What is required:
Restate exactly, and only, the lines from the one containing "(245, 115) = (188, 320): grey" through the end of the entries, keeping both endpoints.

Before-and-after object listings
======

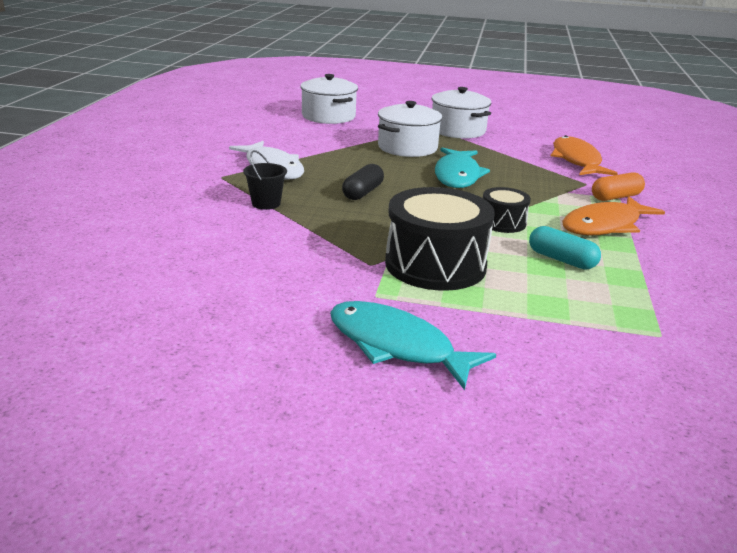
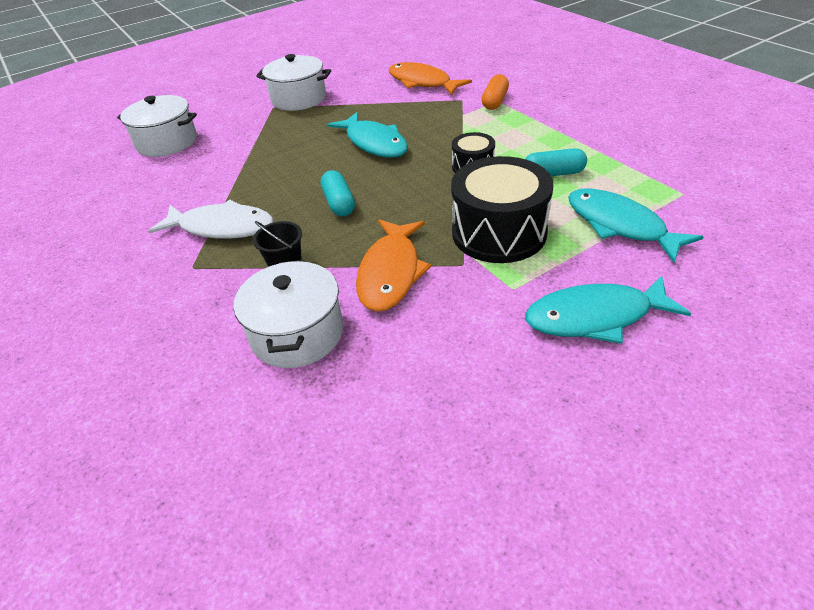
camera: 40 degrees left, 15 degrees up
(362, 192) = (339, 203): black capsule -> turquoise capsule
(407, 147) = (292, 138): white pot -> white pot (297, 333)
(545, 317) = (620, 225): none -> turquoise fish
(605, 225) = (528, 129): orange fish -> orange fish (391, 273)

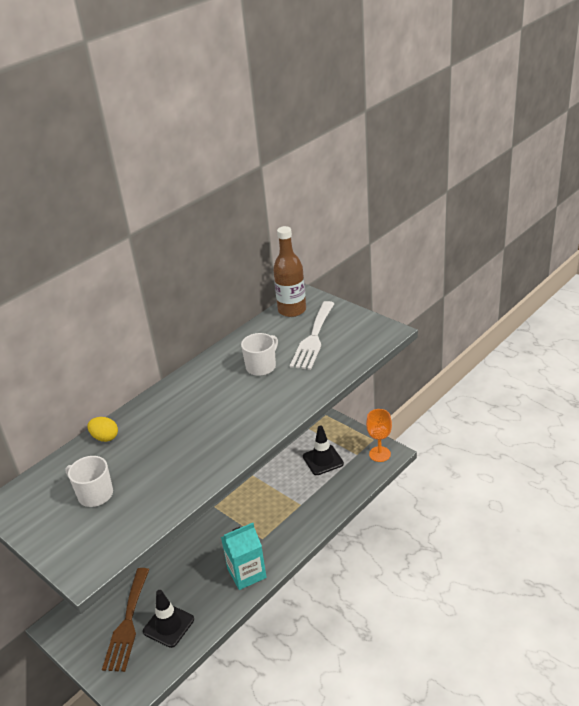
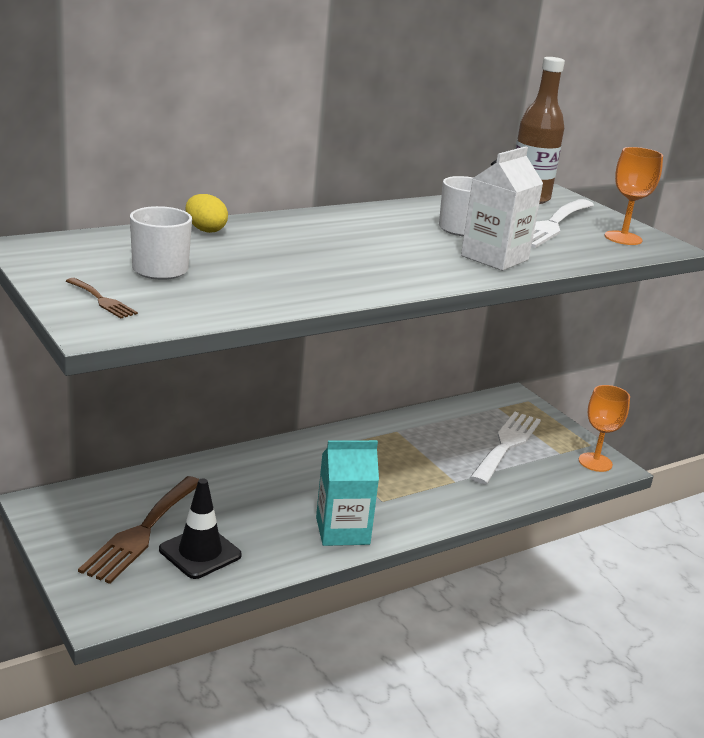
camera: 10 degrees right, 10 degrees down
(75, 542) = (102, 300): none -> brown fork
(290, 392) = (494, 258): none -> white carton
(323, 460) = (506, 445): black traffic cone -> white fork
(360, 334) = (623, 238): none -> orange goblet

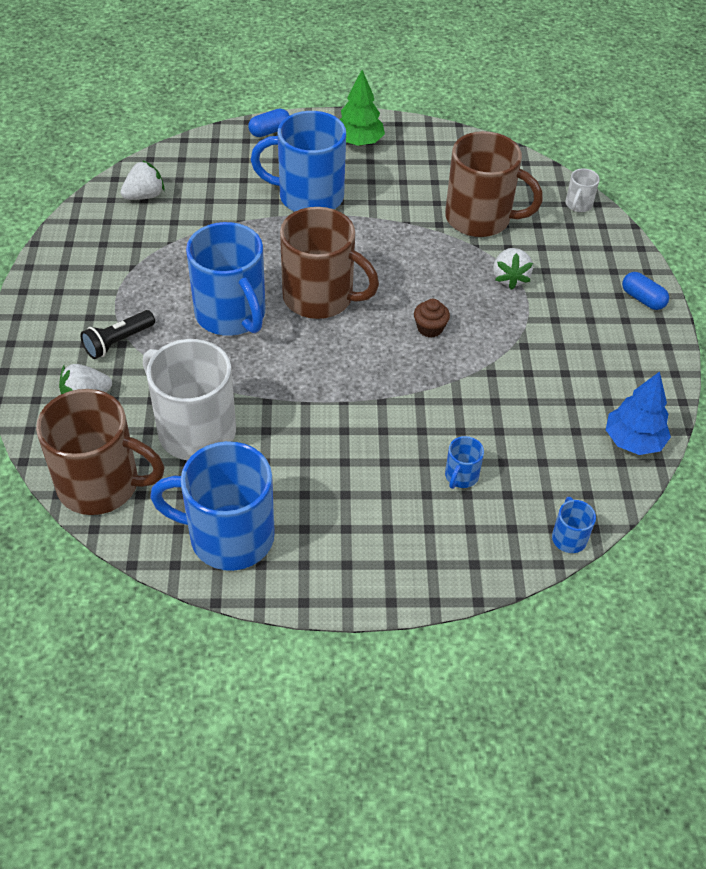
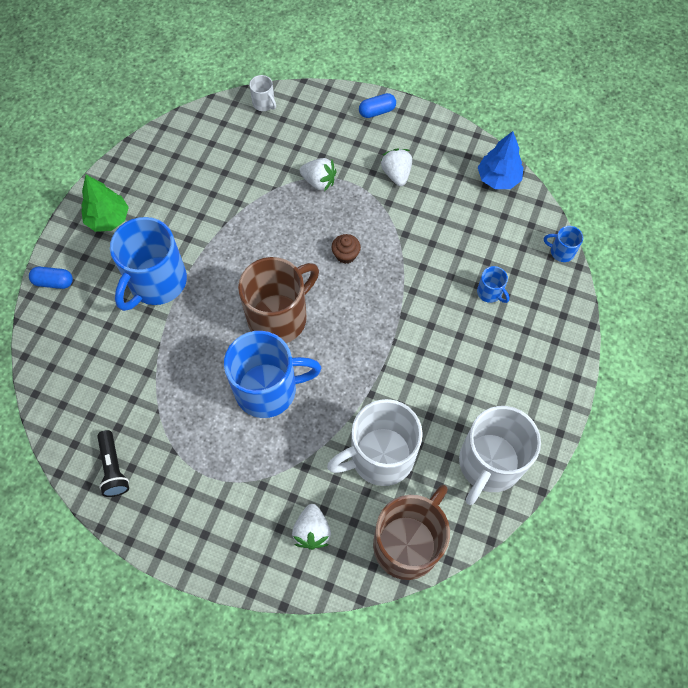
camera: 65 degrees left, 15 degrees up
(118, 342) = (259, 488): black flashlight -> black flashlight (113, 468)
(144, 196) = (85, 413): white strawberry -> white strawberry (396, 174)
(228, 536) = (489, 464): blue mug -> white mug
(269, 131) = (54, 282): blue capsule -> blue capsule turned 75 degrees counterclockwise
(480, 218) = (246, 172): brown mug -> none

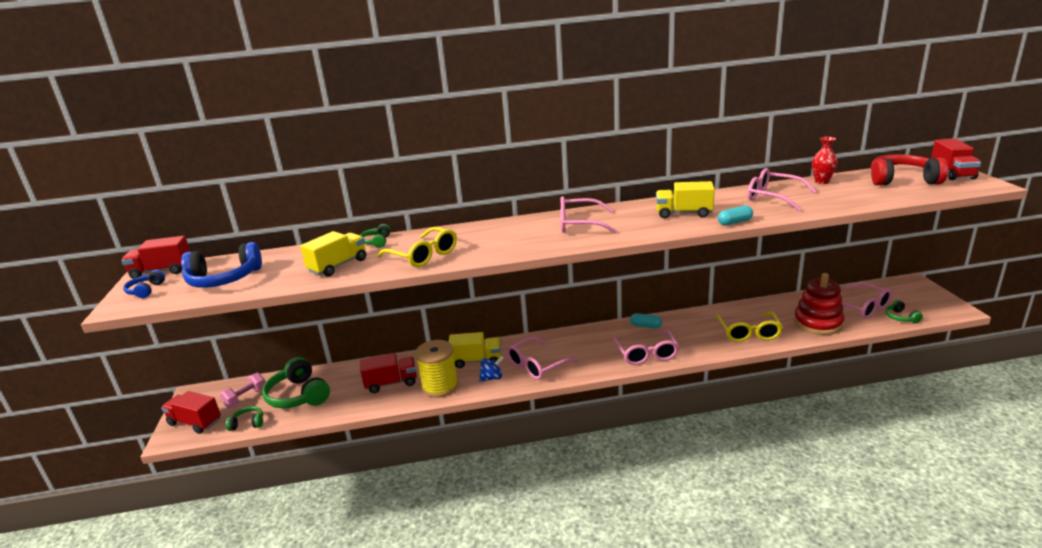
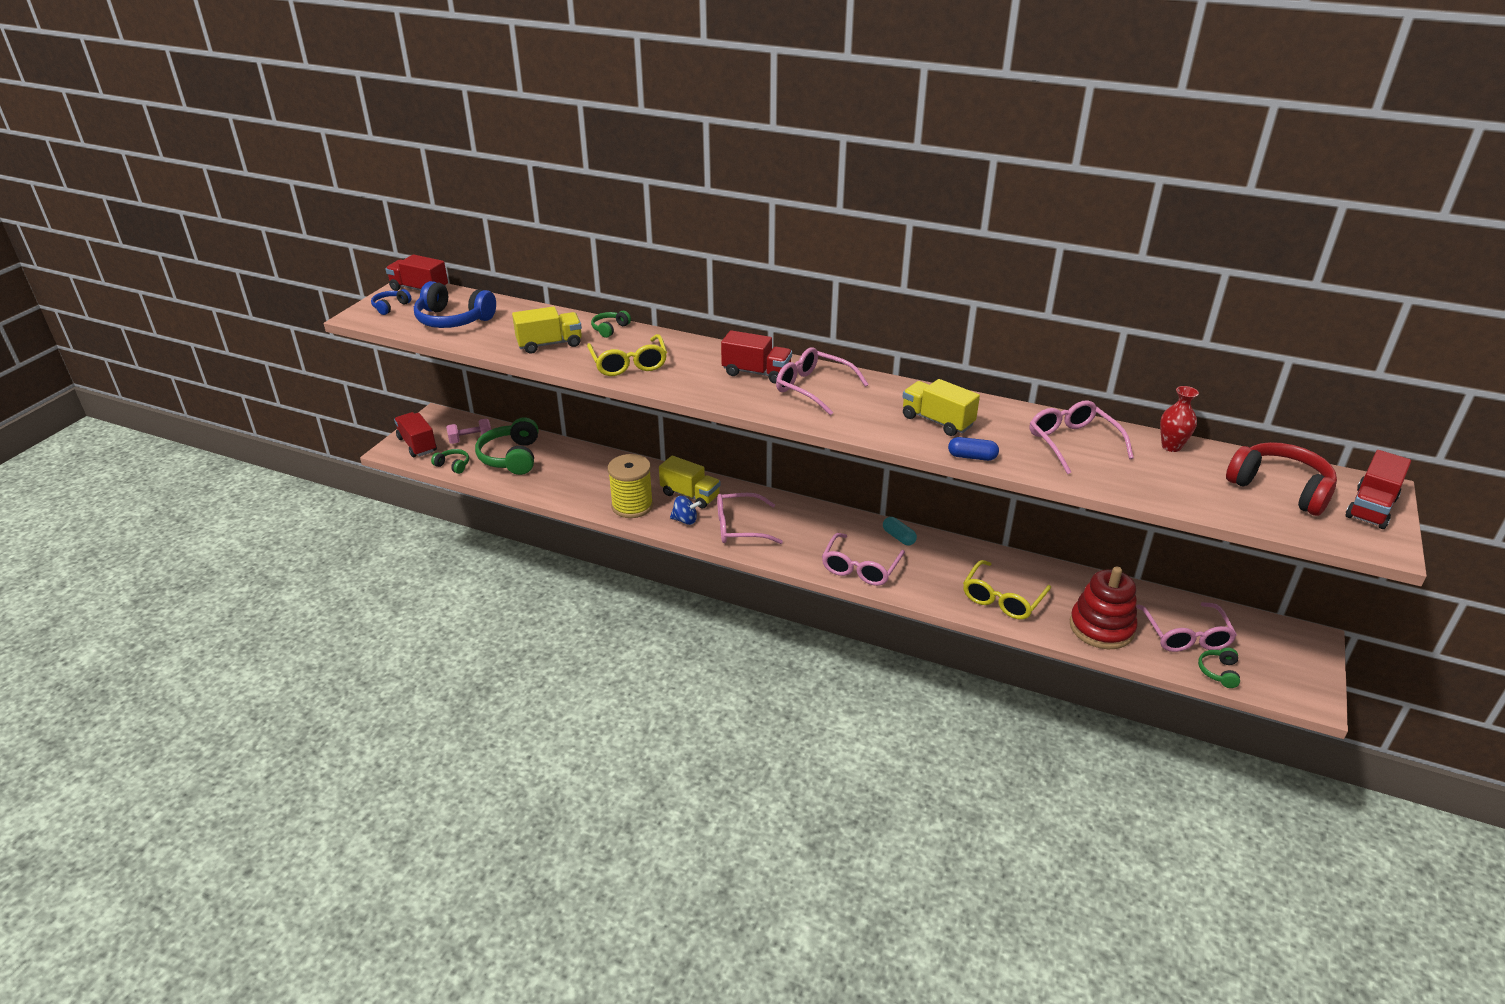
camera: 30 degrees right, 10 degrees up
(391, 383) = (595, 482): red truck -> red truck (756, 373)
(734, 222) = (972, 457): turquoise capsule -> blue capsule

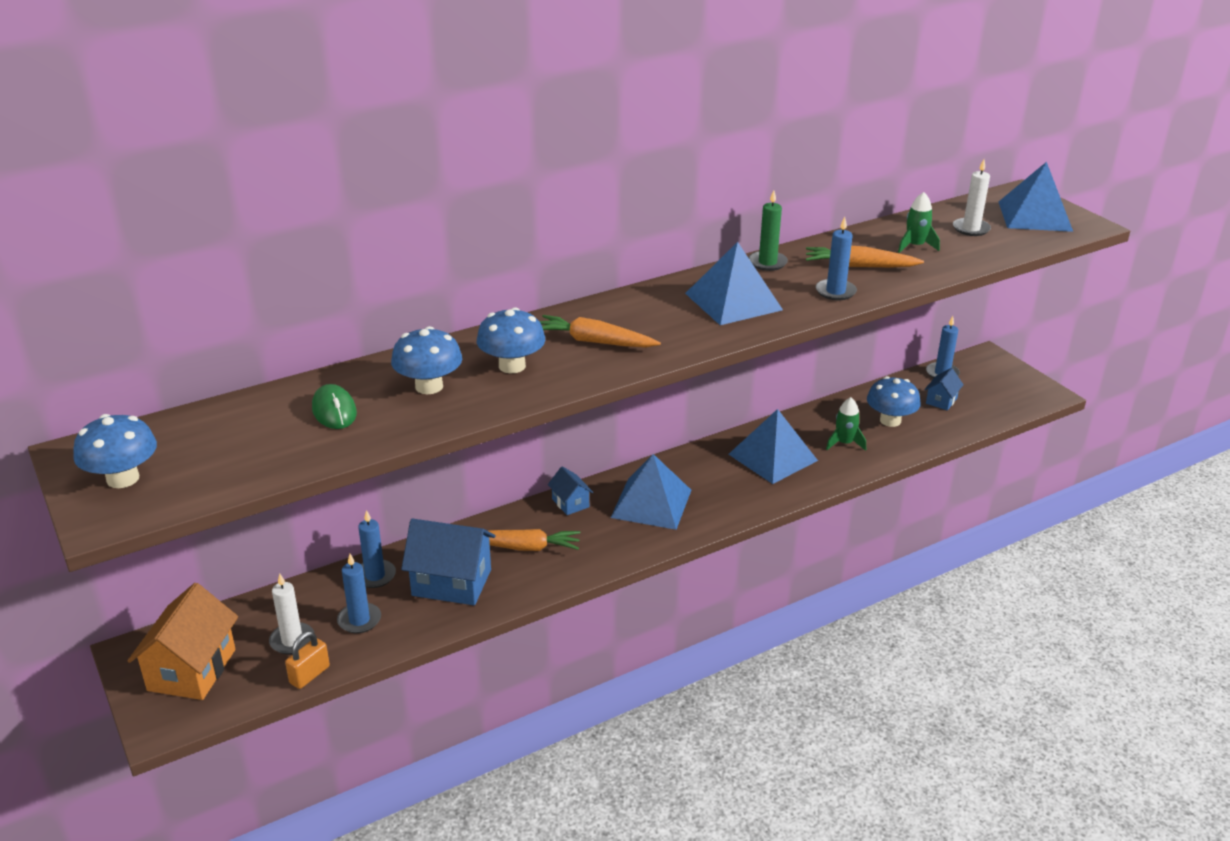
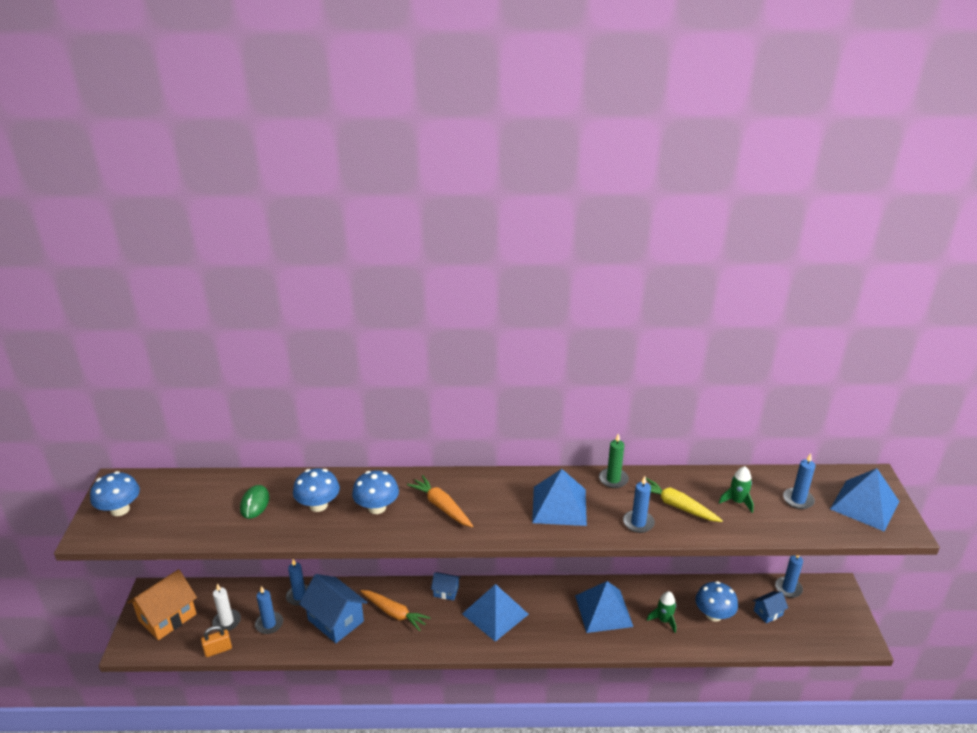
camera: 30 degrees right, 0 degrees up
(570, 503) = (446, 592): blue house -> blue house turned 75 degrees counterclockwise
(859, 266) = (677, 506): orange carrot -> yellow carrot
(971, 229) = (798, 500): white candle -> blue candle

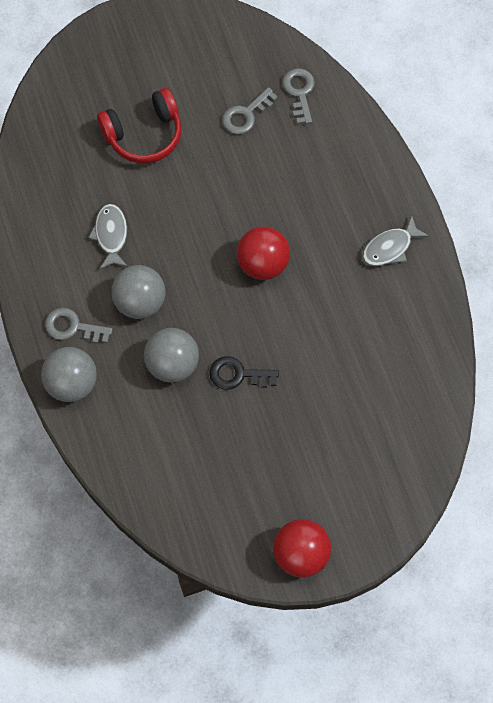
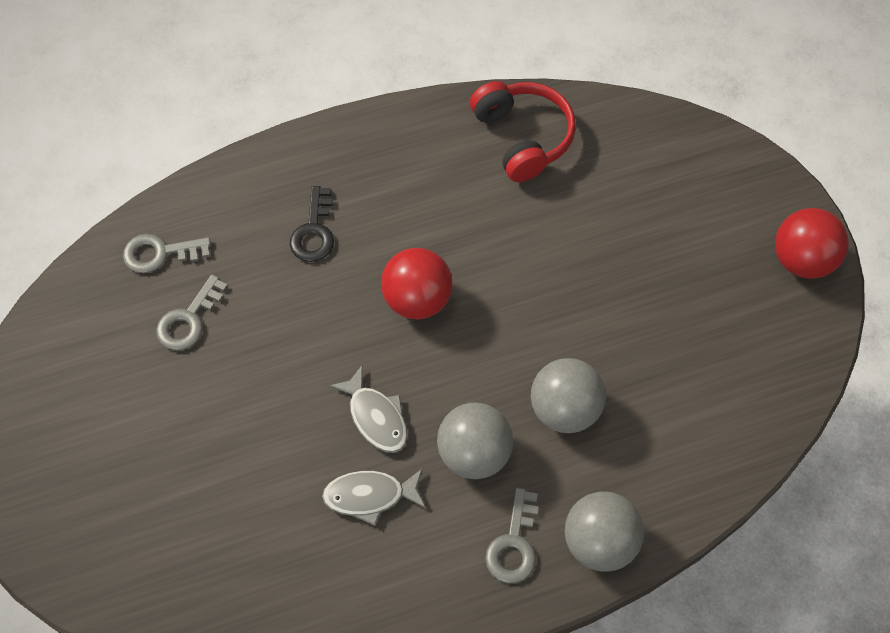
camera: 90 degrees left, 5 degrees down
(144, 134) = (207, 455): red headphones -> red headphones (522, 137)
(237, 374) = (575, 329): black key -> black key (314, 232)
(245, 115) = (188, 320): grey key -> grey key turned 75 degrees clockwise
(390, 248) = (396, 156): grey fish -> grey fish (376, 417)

======

Answer space:
(245, 115) = (188, 320): grey key -> grey key turned 75 degrees clockwise
(390, 248) = (396, 156): grey fish -> grey fish (376, 417)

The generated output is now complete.